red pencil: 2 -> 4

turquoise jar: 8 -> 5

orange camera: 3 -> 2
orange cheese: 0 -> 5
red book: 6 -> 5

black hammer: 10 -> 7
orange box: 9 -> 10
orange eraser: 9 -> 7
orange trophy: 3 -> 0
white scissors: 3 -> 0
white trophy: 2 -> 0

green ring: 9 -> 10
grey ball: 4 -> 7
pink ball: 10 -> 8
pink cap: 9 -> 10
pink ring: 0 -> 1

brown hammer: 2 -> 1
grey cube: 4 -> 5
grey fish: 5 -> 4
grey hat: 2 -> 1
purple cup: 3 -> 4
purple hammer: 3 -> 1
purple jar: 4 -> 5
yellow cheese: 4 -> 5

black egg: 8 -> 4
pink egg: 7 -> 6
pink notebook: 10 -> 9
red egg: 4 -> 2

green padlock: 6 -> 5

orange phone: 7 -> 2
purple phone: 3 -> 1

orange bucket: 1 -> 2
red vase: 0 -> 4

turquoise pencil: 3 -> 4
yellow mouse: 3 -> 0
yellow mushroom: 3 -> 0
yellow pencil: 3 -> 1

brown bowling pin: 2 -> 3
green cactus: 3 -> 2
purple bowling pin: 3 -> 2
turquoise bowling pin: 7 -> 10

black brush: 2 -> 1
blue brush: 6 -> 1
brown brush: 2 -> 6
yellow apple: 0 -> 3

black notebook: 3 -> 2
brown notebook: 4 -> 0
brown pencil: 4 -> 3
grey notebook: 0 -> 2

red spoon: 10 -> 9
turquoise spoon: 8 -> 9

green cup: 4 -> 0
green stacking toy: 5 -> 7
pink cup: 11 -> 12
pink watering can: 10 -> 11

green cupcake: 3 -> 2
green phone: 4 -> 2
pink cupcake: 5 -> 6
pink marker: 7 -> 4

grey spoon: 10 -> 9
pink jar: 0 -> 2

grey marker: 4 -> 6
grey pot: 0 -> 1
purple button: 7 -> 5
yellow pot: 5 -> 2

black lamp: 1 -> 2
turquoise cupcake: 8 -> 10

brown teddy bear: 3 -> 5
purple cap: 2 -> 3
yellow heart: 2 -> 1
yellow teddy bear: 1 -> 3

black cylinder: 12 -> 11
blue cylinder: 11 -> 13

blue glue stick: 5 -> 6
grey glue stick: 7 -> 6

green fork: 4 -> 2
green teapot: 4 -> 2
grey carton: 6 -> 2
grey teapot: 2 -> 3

▸ WHAT TO WORK ON: Pull out all lines from the listing that contain the string "cupcake".

▸ ANSWER TO THE PROBLEM:
green cupcake: 3 -> 2
pink cupcake: 5 -> 6
turquoise cupcake: 8 -> 10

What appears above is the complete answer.